[Records drawn from a dataset]
....

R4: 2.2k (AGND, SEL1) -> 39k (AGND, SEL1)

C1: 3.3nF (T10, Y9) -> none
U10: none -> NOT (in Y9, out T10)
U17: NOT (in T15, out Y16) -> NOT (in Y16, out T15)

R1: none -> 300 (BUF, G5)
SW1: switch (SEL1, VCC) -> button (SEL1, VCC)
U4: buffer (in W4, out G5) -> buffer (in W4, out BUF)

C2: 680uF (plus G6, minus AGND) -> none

....

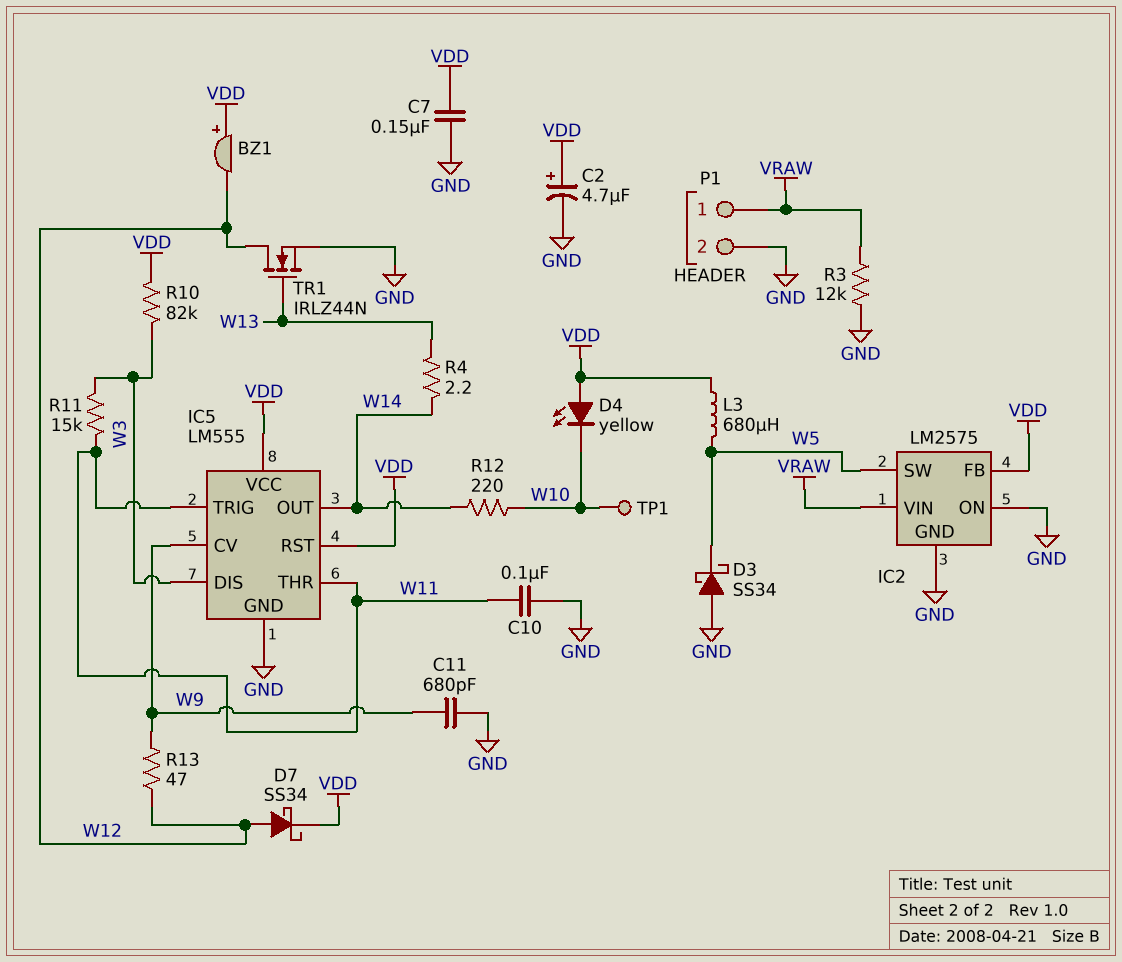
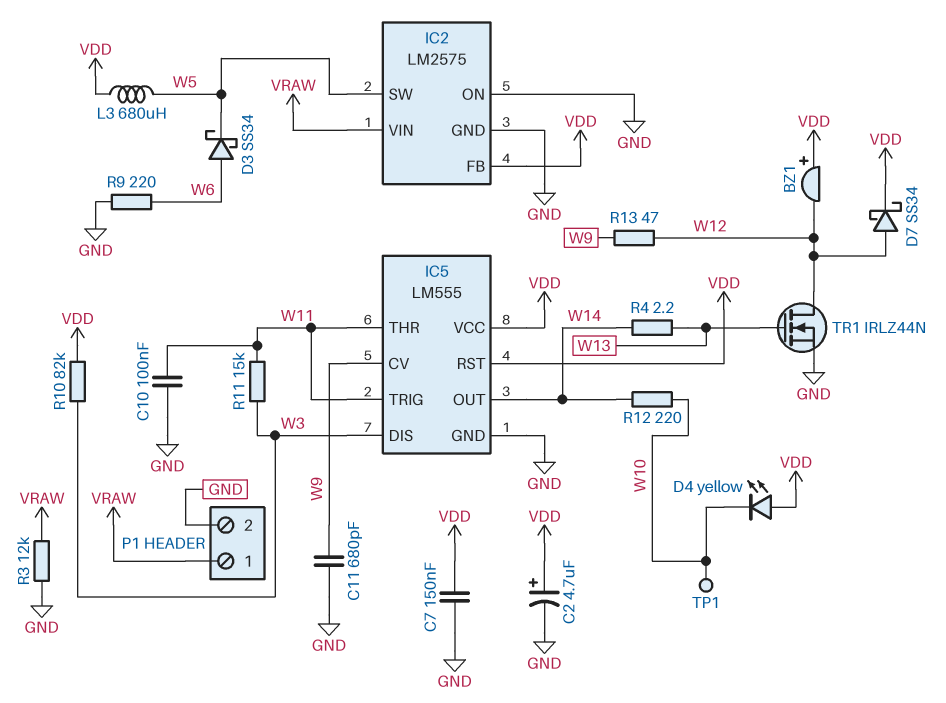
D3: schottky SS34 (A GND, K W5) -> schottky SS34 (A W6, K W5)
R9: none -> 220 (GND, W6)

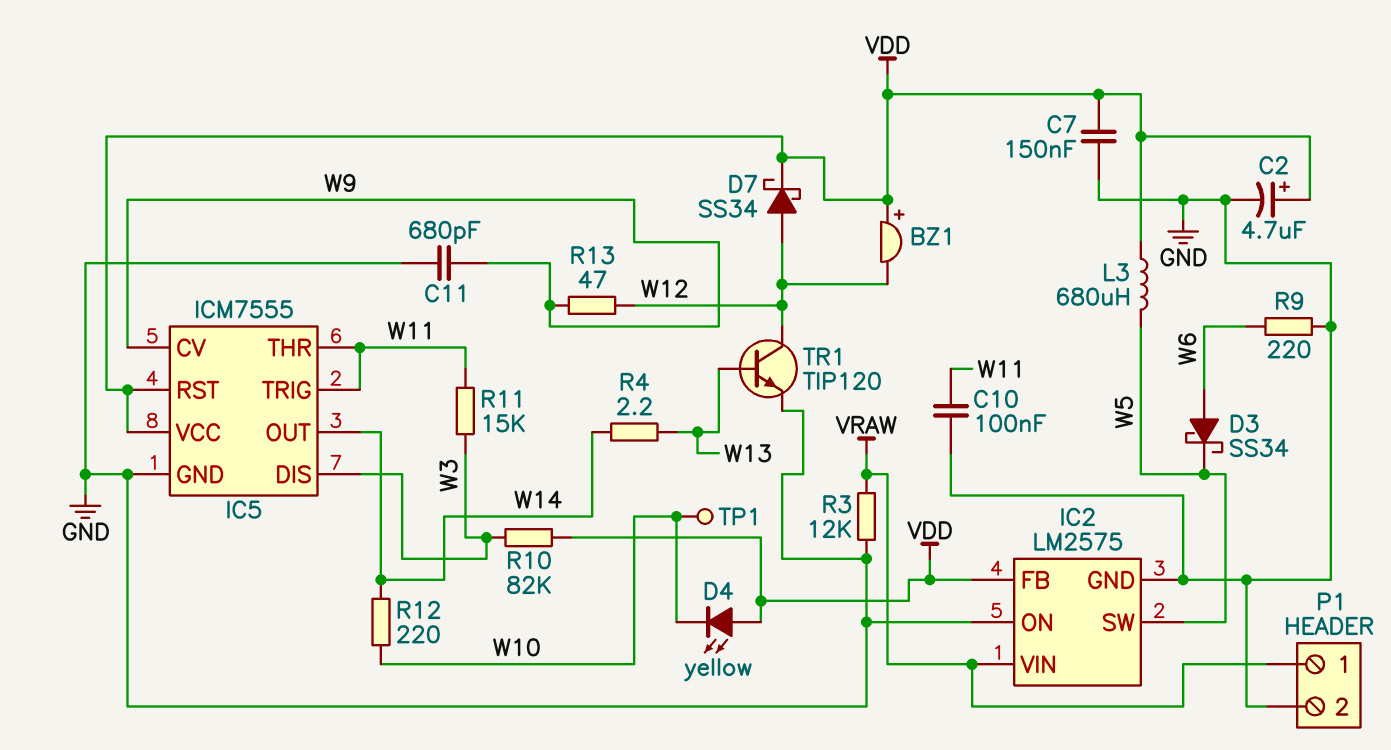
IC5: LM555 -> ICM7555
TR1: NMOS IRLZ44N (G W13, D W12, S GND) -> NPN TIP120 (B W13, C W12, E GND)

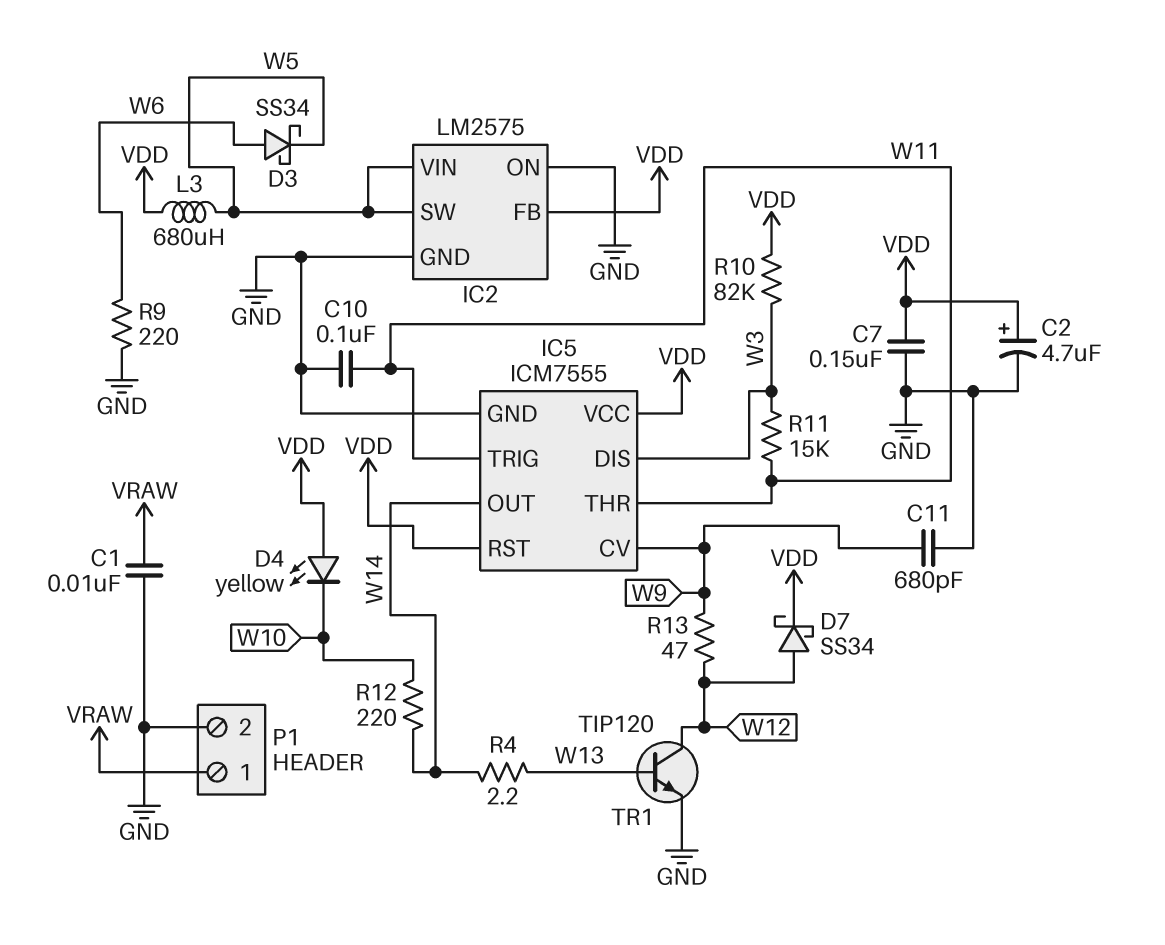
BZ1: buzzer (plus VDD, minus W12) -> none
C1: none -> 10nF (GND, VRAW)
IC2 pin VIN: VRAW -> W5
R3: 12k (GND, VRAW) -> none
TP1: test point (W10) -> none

....

Identify all lines in the records above with the word "plus".

C2: 680uF (plus G6, minus AGND) -> none
BZ1: buzzer (plus VDD, minus W12) -> none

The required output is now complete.